### Task to complete
The count of lines below that include the string "glue" is the whole answer.

### Material provided
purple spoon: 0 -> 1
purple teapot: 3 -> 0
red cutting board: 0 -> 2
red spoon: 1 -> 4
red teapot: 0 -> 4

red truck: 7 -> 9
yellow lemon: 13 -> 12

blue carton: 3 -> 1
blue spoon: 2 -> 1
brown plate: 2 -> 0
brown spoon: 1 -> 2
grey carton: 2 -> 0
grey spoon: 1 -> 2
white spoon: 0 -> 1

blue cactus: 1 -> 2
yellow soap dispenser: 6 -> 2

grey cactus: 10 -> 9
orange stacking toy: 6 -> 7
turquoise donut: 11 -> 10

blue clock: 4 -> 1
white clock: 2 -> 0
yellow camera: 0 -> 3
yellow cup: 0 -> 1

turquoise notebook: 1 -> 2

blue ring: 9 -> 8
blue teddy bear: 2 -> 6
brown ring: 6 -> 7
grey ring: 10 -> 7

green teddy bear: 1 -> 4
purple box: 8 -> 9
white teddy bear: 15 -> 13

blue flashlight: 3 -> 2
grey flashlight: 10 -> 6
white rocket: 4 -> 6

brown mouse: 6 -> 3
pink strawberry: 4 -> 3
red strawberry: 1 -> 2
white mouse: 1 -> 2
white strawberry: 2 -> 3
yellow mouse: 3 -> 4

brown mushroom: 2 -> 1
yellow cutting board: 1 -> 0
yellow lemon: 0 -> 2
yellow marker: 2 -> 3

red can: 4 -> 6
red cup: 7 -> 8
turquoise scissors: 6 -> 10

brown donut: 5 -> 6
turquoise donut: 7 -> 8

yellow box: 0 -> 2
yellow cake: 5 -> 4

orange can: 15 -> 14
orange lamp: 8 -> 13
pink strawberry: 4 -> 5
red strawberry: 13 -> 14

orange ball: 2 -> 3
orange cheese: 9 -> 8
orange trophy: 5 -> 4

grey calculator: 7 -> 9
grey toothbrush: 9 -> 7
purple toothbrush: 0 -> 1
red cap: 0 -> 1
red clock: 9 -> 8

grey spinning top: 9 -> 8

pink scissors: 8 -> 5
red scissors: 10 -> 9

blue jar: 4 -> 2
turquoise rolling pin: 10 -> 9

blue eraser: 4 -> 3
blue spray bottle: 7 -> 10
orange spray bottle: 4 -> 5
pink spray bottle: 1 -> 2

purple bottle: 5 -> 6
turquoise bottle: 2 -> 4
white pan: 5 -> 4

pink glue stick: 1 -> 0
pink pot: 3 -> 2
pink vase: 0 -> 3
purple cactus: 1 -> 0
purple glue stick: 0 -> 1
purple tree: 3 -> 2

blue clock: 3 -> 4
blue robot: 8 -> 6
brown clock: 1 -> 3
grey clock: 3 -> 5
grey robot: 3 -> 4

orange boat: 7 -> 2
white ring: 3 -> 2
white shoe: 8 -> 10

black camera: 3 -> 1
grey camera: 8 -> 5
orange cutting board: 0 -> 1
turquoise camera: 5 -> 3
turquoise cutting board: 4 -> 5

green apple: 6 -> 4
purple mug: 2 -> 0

### Answer to the problem
2